* [Your assignment]: Write back every entry exactly as it reads, with the pictures left behind.

* [Extracted data]:
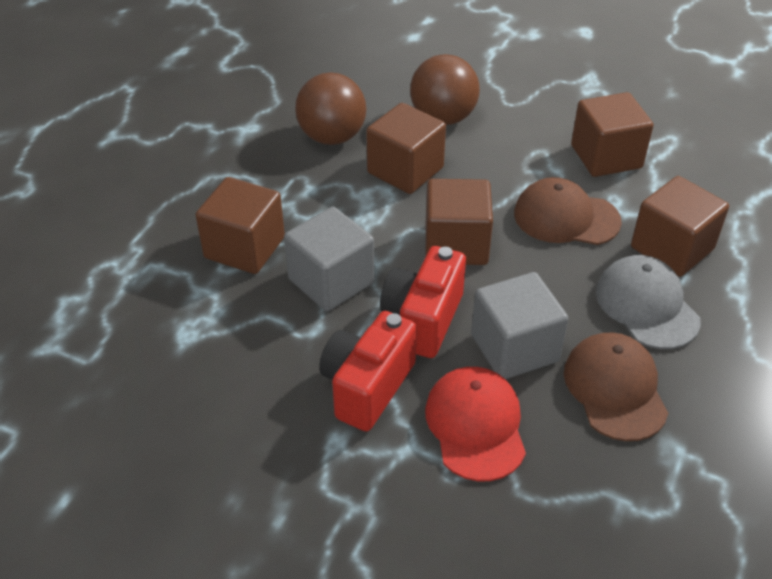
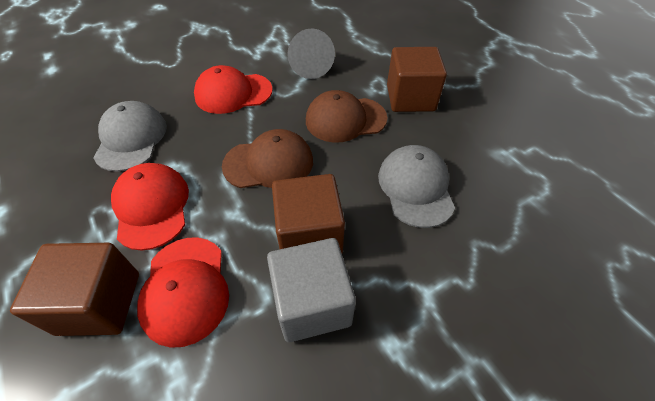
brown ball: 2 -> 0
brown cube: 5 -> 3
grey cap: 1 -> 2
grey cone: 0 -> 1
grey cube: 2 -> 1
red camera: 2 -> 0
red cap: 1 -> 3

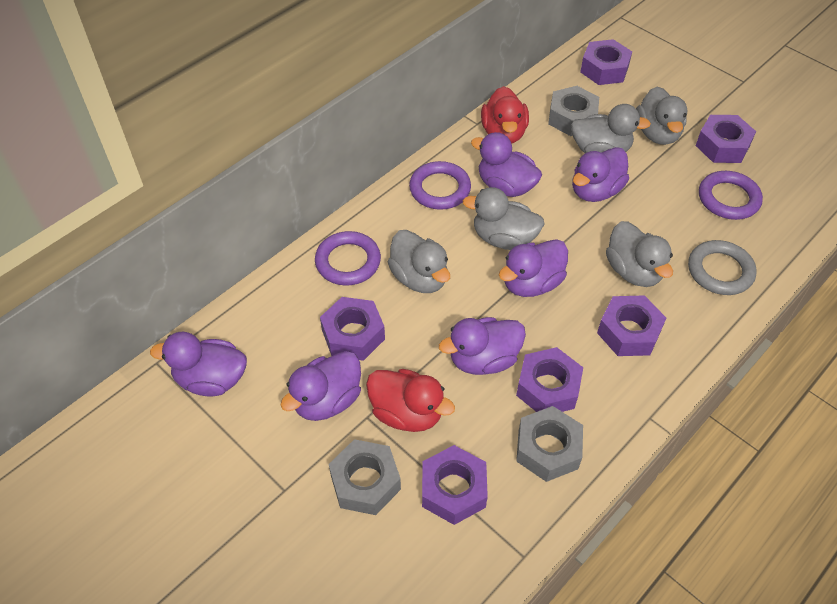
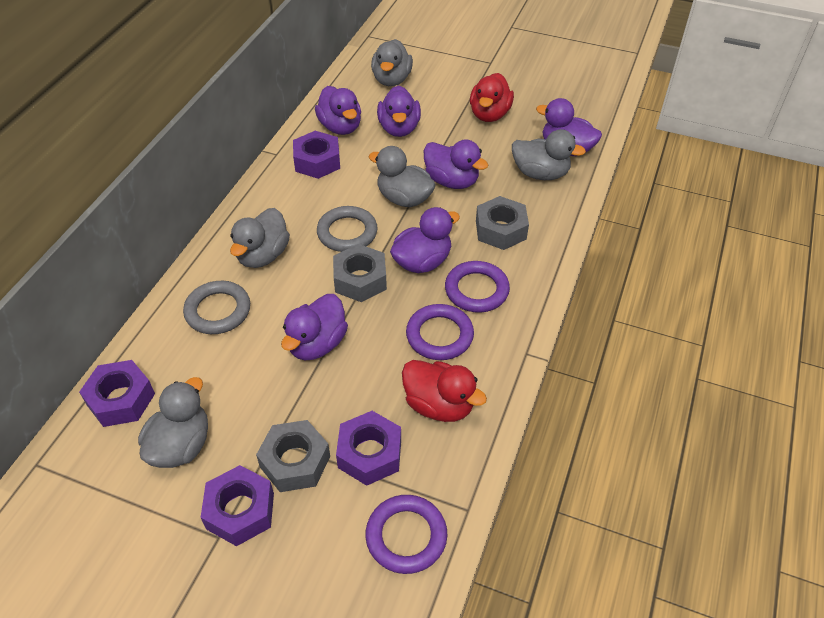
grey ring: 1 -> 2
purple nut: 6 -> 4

* [Result for this task]:
brown ball: 2 -> 0
brown cube: 5 -> 3
grey cap: 1 -> 2
grey cone: 0 -> 1
grey cube: 2 -> 1
red camera: 2 -> 0
red cap: 1 -> 3

grey ring: 1 -> 2
purple nut: 6 -> 4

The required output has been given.